• **Your assignment**
Nothing but the lines from the one that contains "building: [34,65,135,150] -> none" to the end of the records should be printed, both ends included, exactly as given.

__________________________________________________

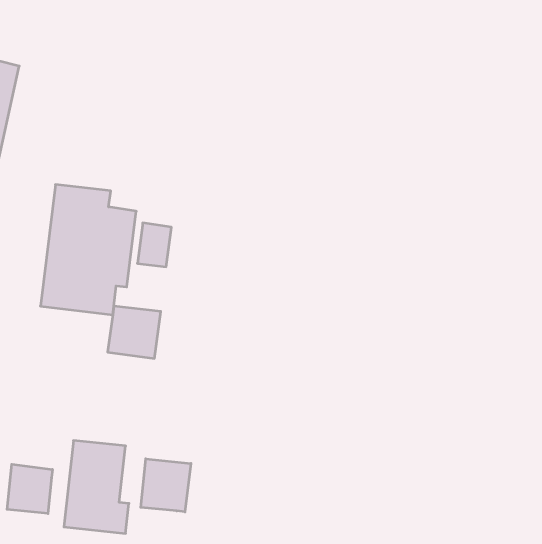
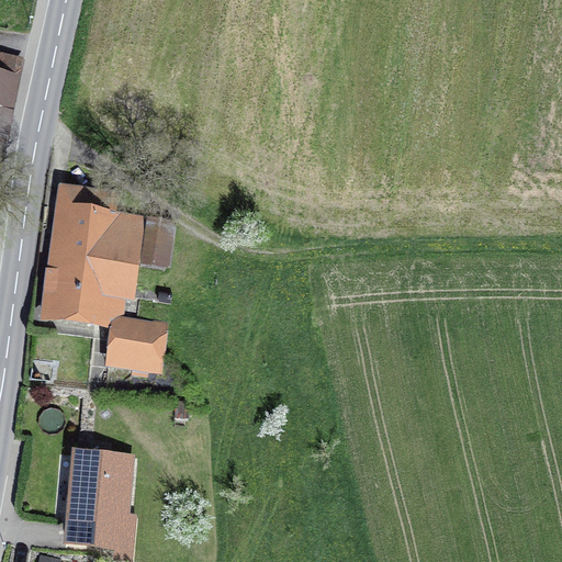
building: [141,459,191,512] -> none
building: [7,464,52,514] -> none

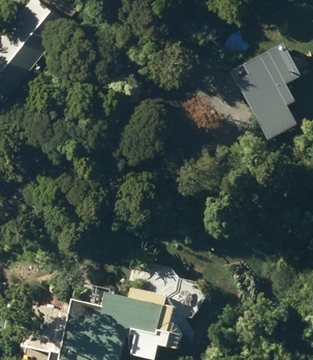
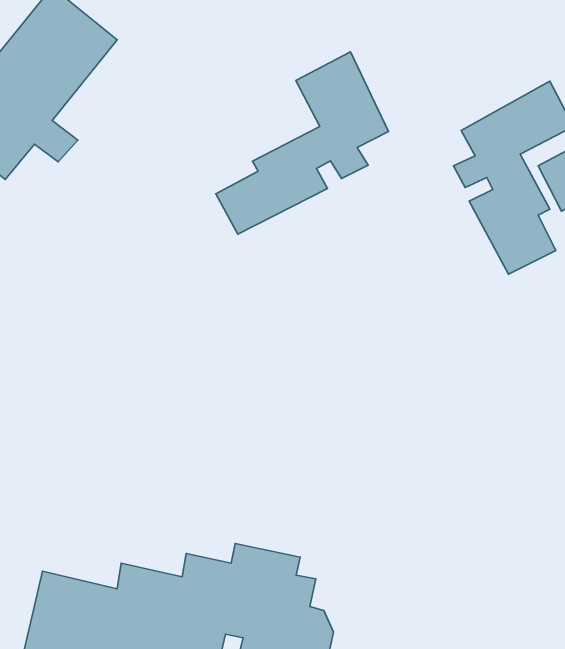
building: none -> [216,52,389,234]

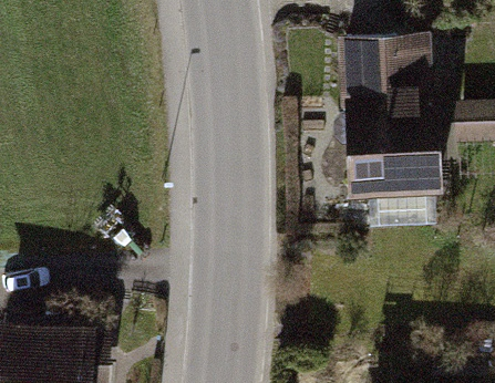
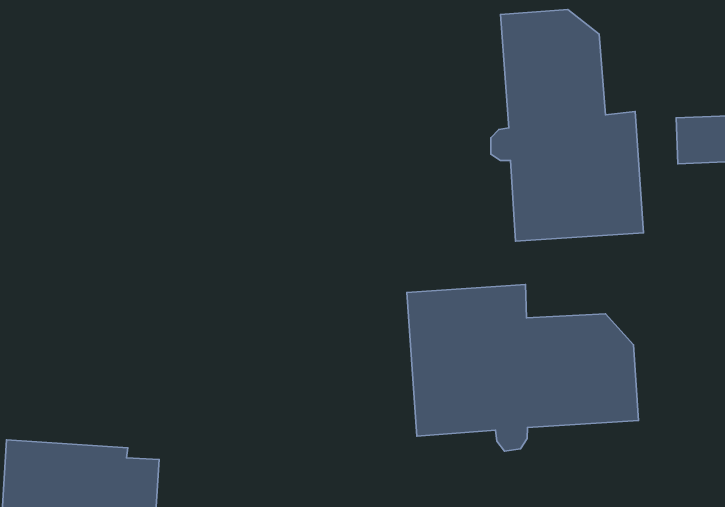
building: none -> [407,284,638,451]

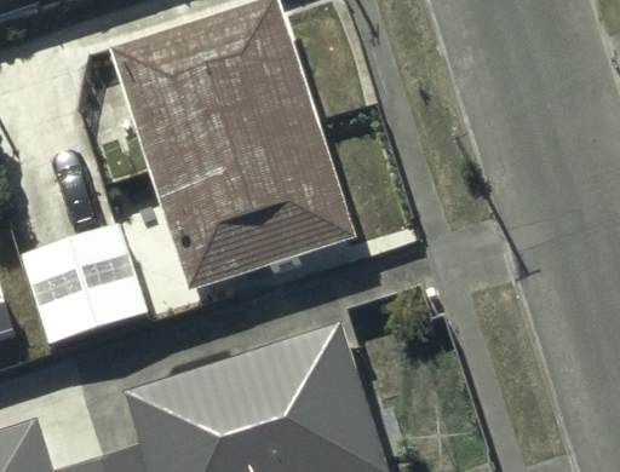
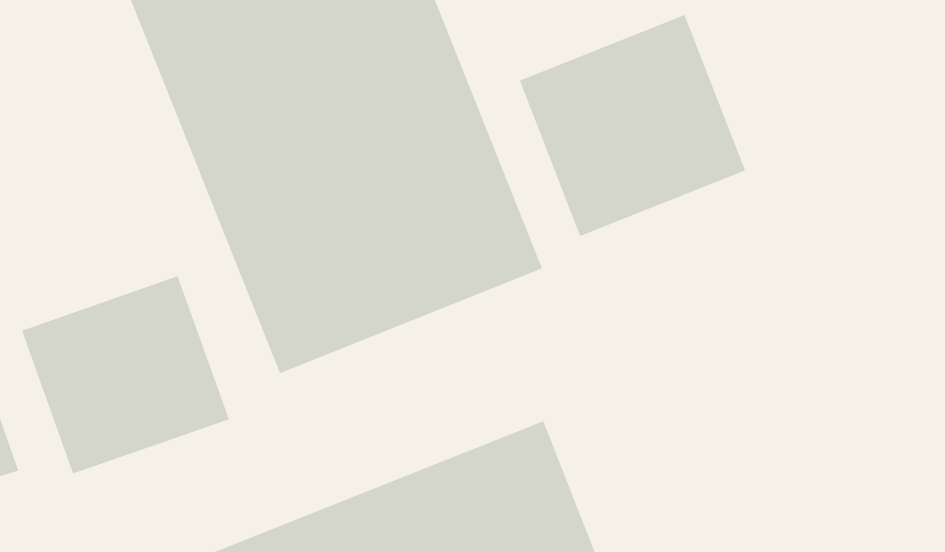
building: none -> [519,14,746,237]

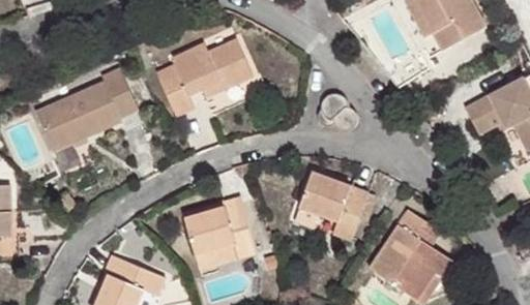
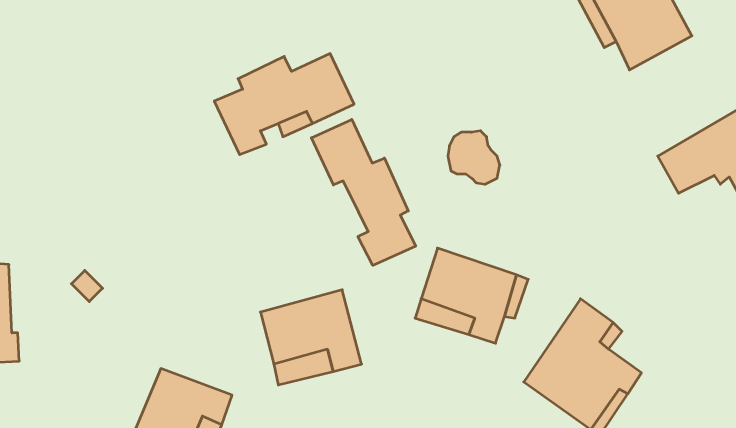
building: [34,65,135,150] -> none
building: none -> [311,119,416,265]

__________________________________________________

• **Task solution**
building: [34,65,135,150] -> none
building: none -> [311,119,416,265]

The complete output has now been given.